*What you should do:*
The answer should be an exact copy of the lines from the one with "(502, 114) = (238, 91): brown" through the end of the listing below, with no other lines.

*Data shown:*
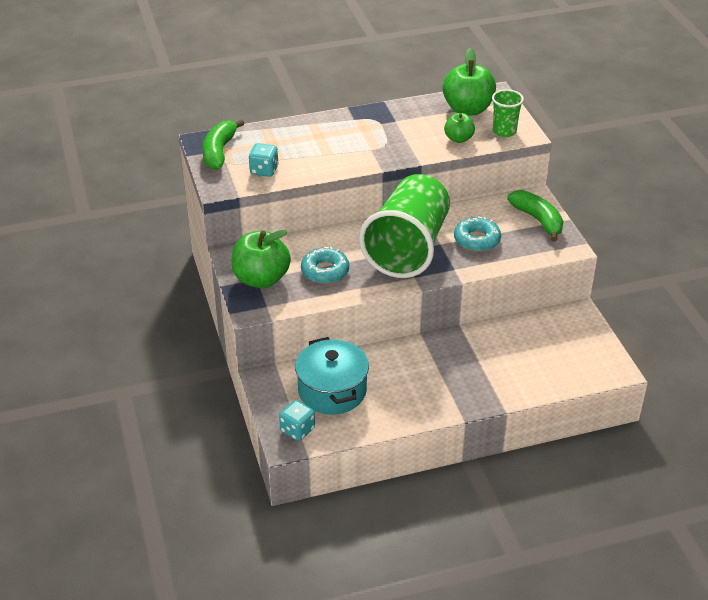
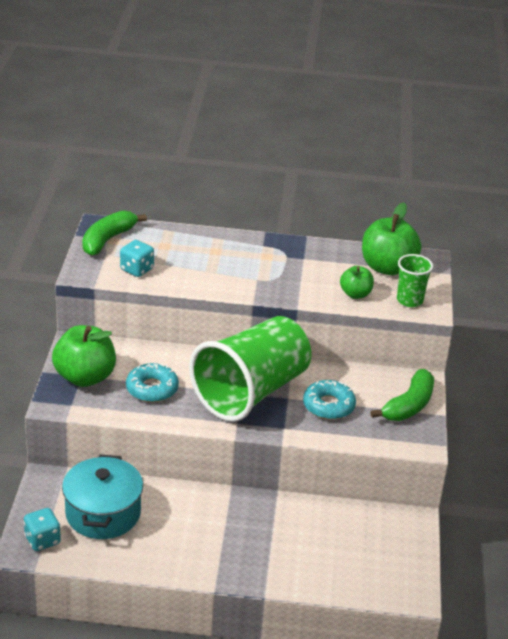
camera: 20 degrees right, 5 degrees down
(538, 220) = (408, 405): green banana -> green banana turned 45 degrees clockwise

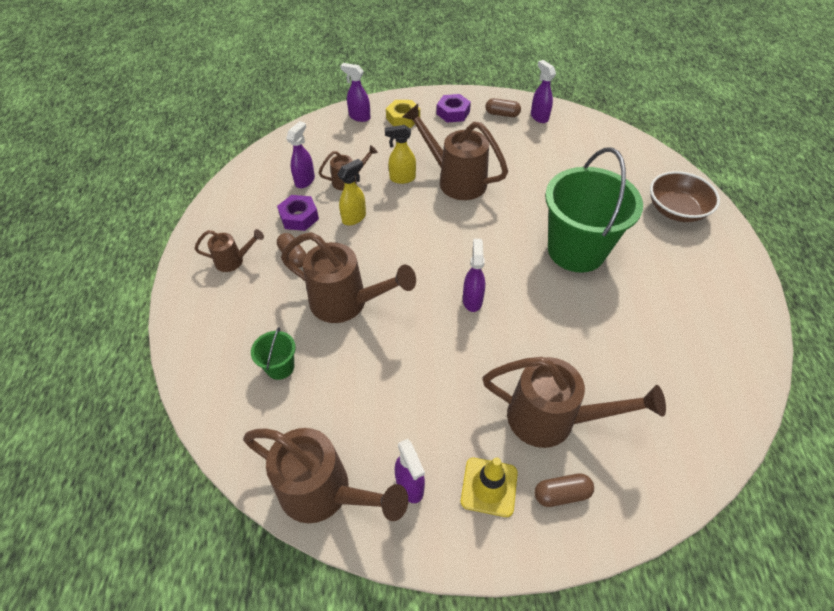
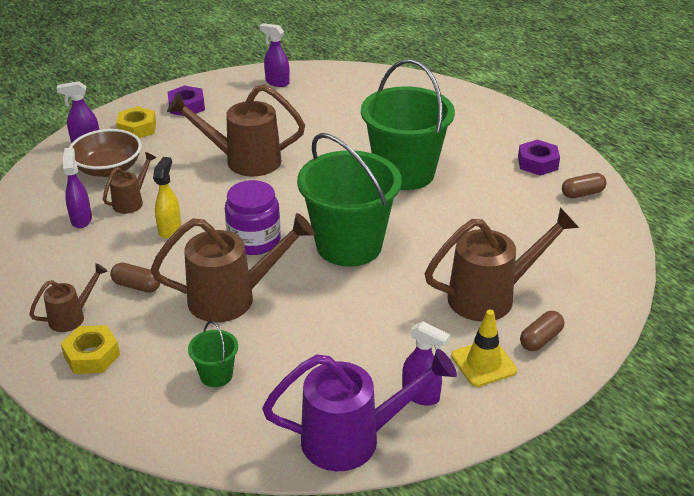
camera: 35 degrees left, 15 degrees down
(219, 301) = (92, 355): none -> yellow nut
(299, 217) = (108, 252): purple nut -> purple nut (537, 163)
(324, 492) = (353, 439): brown watering can -> purple watering can
(402, 178) = (188, 179): yellow spray bottle -> none
(404, 258) = (254, 240): none -> purple jar
(472, 300) = (349, 245): purple spray bottle -> green bucket
(502, 114) = (238, 91): brown capsule -> brown capsule (582, 193)
(676, 210) = (459, 113): brown bowl -> brown bowl (108, 169)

*Output for this exercise:*
(502, 114) = (238, 91): brown capsule -> brown capsule (582, 193)
(676, 210) = (459, 113): brown bowl -> brown bowl (108, 169)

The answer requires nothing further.